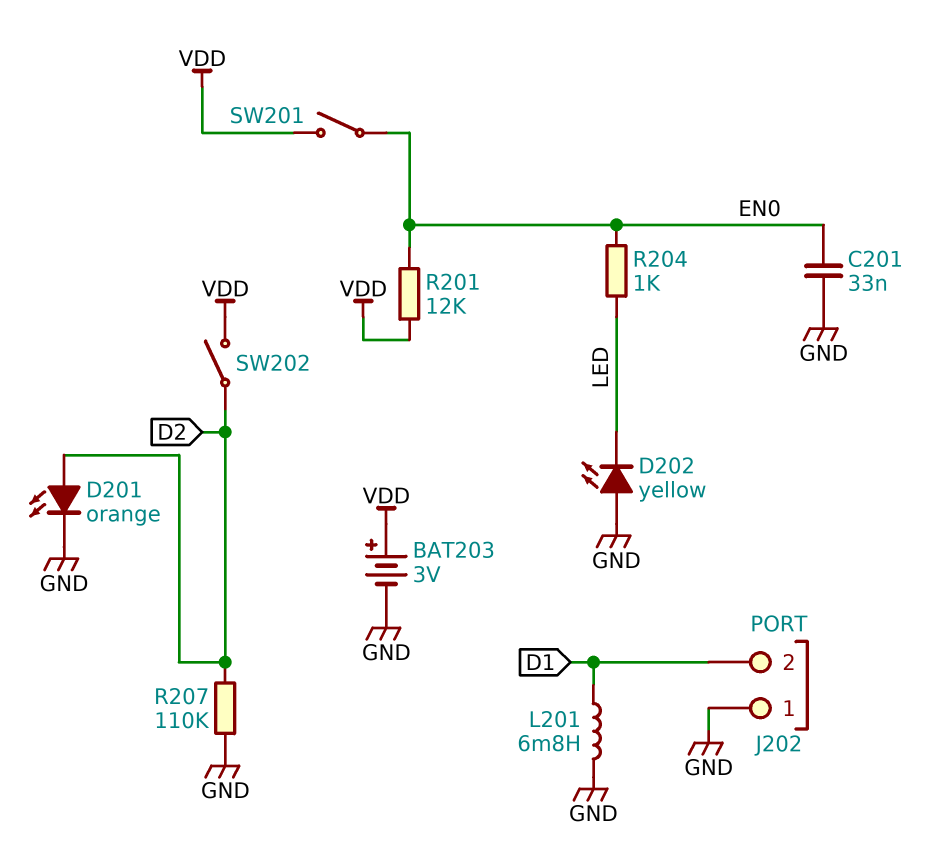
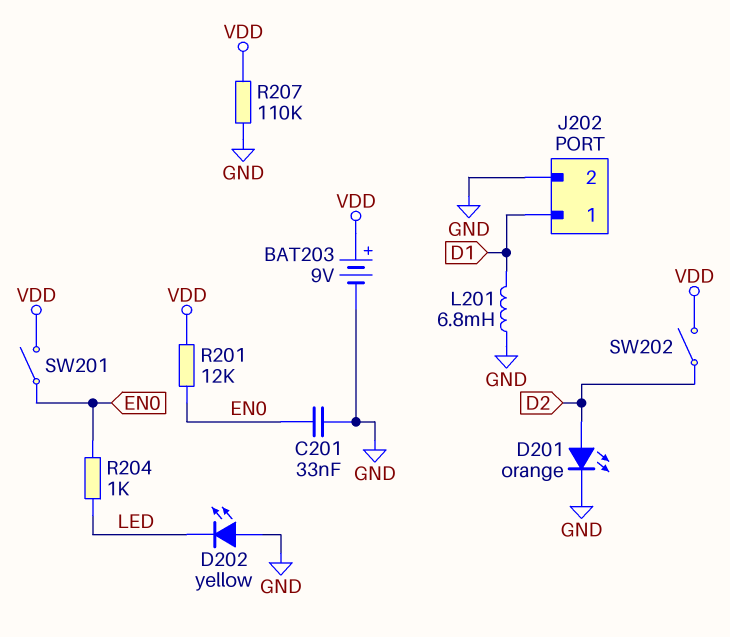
BAT203: 3V (plus VDD, minus GND) -> 9V (plus VDD, minus GND)
J202 pin 1: GND -> D1
J202 pin 2: D1 -> GND
R207: 110k (D2, GND) -> 110k (GND, VDD)

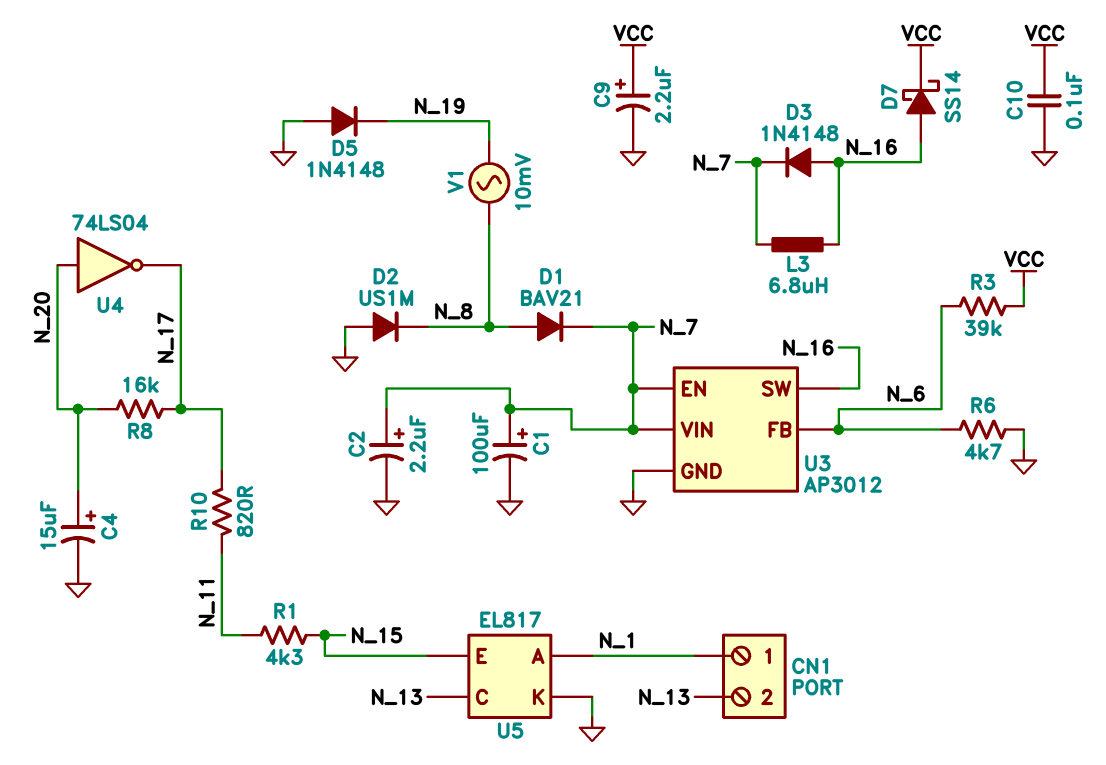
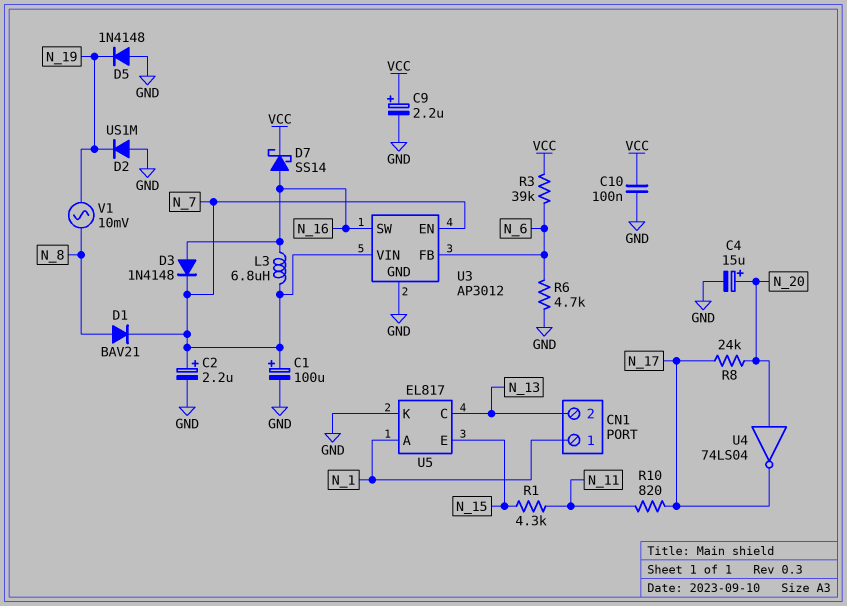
D2: diode US1M (A GND, K N_8) -> diode US1M (A GND, K N_19)
R8: 16k (N_17, N_20) -> 24k (N_17, N_20)

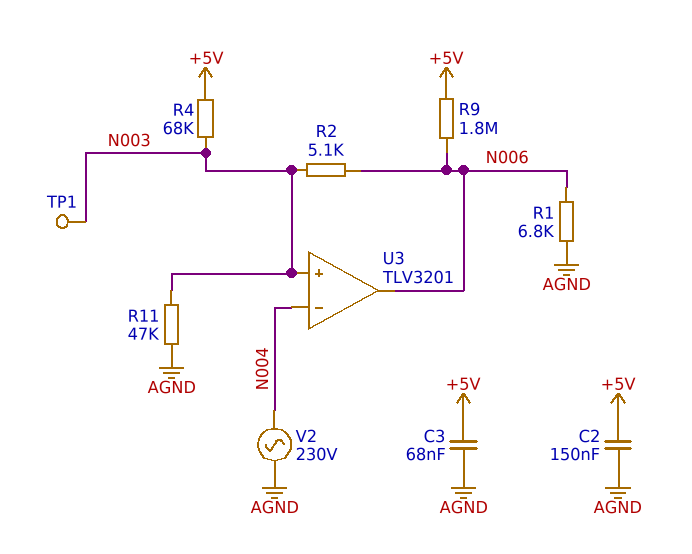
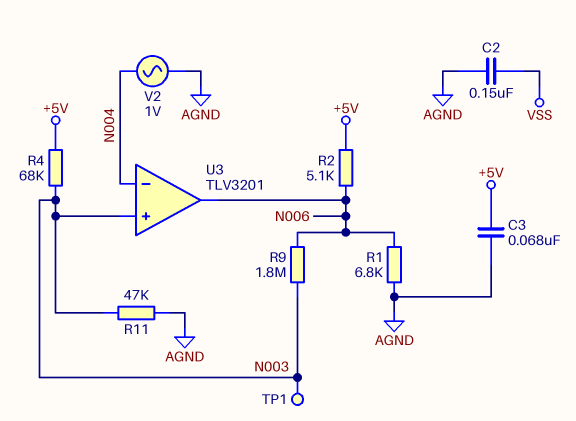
C2: 150nF (+5V, AGND) -> 150nF (AGND, VSS)
R2: 5.1k (N003, N006) -> 5.1k (+5V, N006)
R9: 1.8M (+5V, N006) -> 1.8M (N003, N006)
V2: AC 230V (AGND, N004) -> AC 1V (AGND, N004)

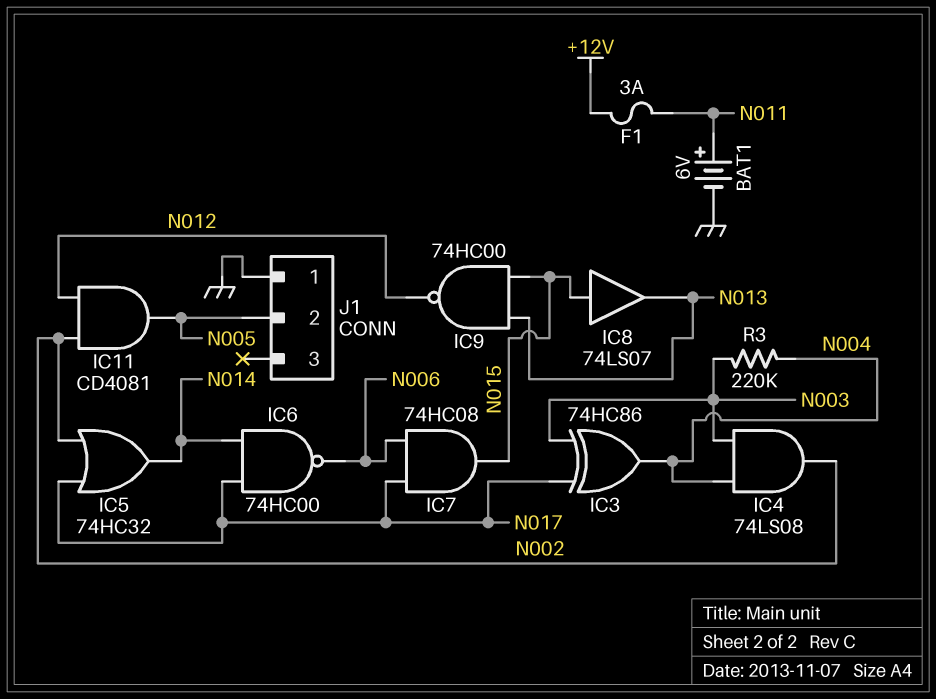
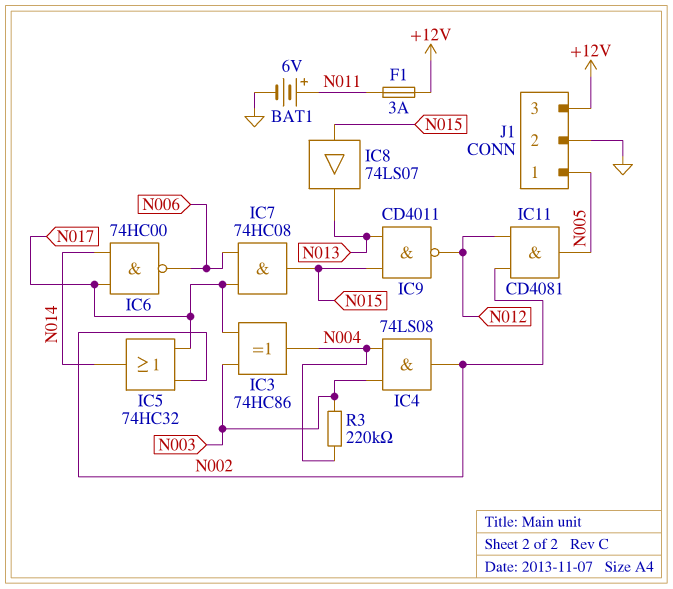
IC9: NAND 74HC00 (in N013, in N015, out N012) -> NAND CD4011 (in N013, in N015, out N012)
J1 pin 1: GND -> N005
J1 pin 2: N005 -> GND
J1 pin 3: none -> +12V

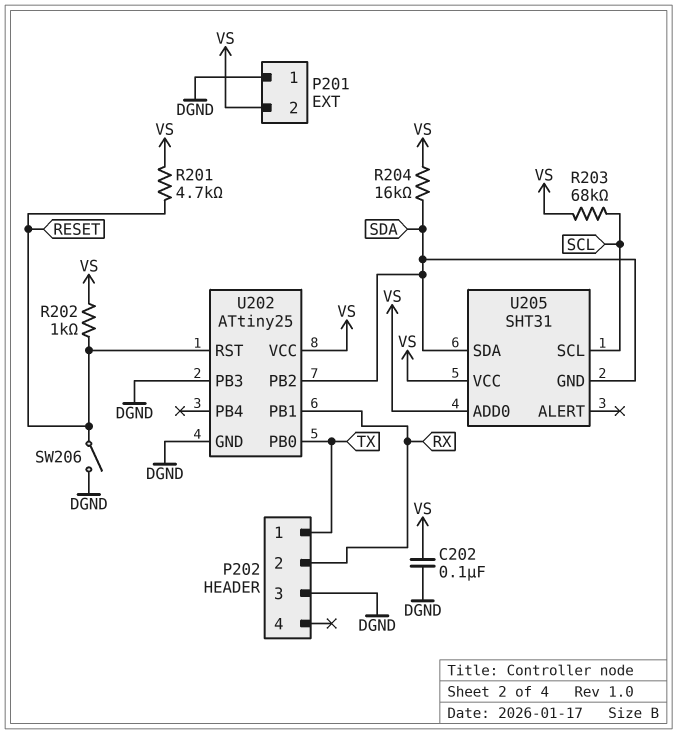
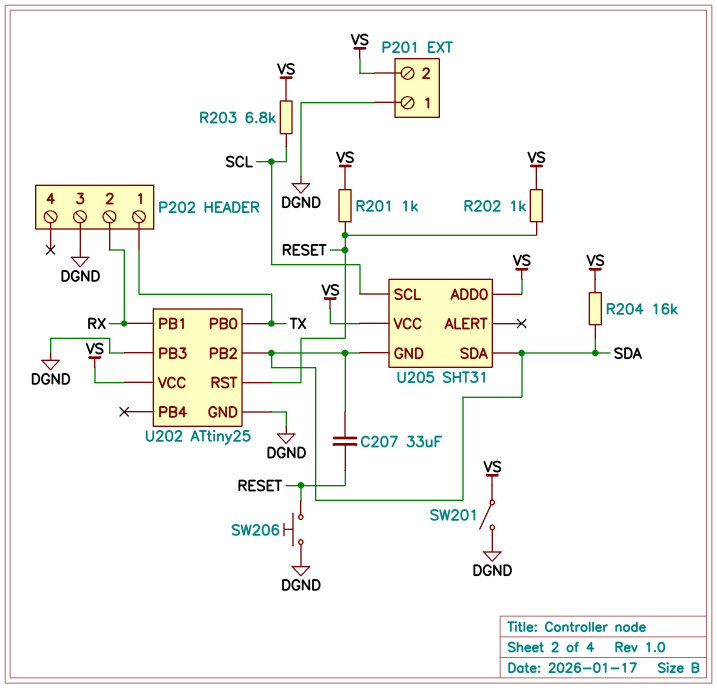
C202: 100nF (DGND, VS) -> none
C207: none -> 33uF (RESET, SDA)
R201: 4.7k (RESET, VS) -> 1k (RESET, VS)
R203: 68k (SCL, VS) -> 6.8k (SCL, VS)
SW201: none -> switch (DGND, VS)
SW206: switch (DGND, RESET) -> button (DGND, RESET)

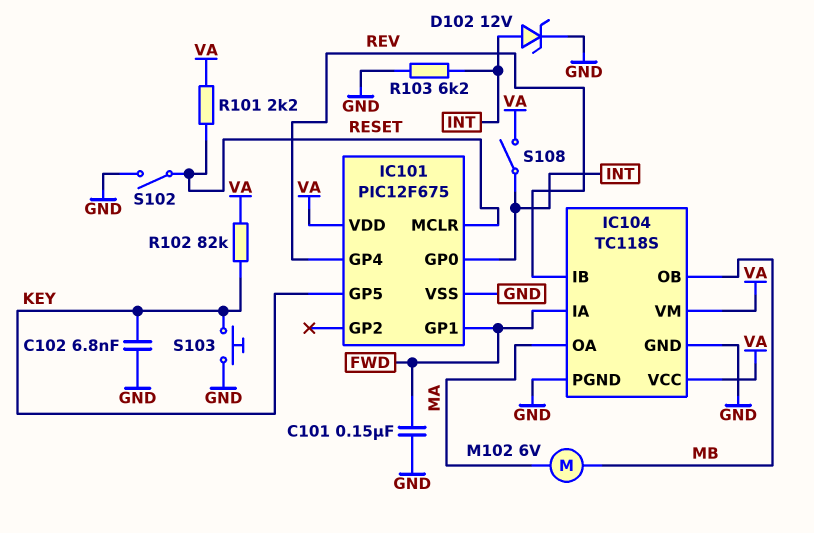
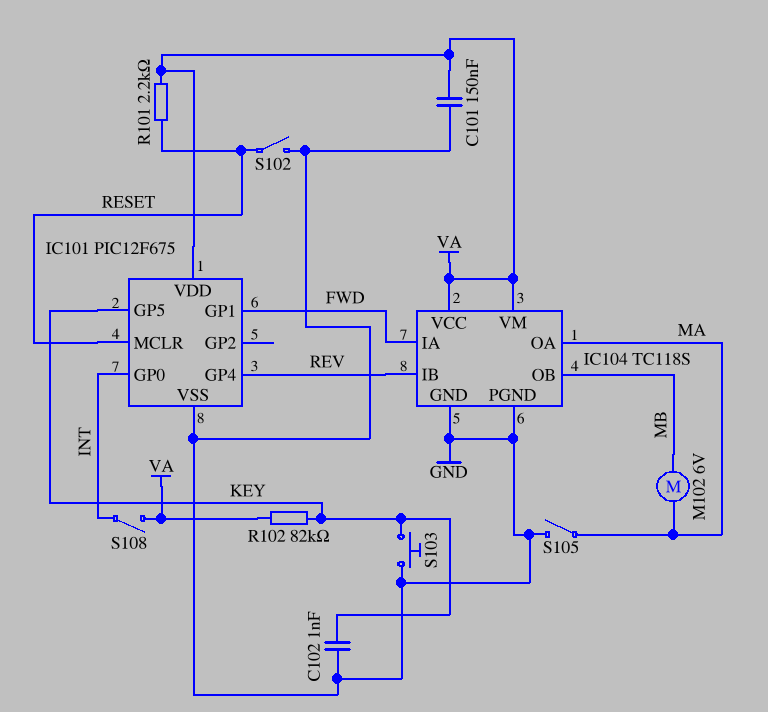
C101: 150nF (FWD, GND) -> 150nF (GND, VA)
C102: 6.8nF (GND, KEY) -> 1nF (GND, KEY)
D102: zener 12V (A INT, K GND) -> none
R103: 6.2k (GND, INT) -> none
S105: none -> switch (GND, MA)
:::
Leaving every picture out, write out exactly the lines from the one that holds "C2: 150nF (+5V, AGND) -> 150nF (AGND, VSS)" through the end of the listing, both included.

C2: 150nF (+5V, AGND) -> 150nF (AGND, VSS)
R2: 5.1k (N003, N006) -> 5.1k (+5V, N006)
R9: 1.8M (+5V, N006) -> 1.8M (N003, N006)
V2: AC 230V (AGND, N004) -> AC 1V (AGND, N004)

IC9: NAND 74HC00 (in N013, in N015, out N012) -> NAND CD4011 (in N013, in N015, out N012)
J1 pin 1: GND -> N005
J1 pin 2: N005 -> GND
J1 pin 3: none -> +12V

C202: 100nF (DGND, VS) -> none
C207: none -> 33uF (RESET, SDA)
R201: 4.7k (RESET, VS) -> 1k (RESET, VS)
R203: 68k (SCL, VS) -> 6.8k (SCL, VS)
SW201: none -> switch (DGND, VS)
SW206: switch (DGND, RESET) -> button (DGND, RESET)

C101: 150nF (FWD, GND) -> 150nF (GND, VA)
C102: 6.8nF (GND, KEY) -> 1nF (GND, KEY)
D102: zener 12V (A INT, K GND) -> none
R103: 6.2k (GND, INT) -> none
S105: none -> switch (GND, MA)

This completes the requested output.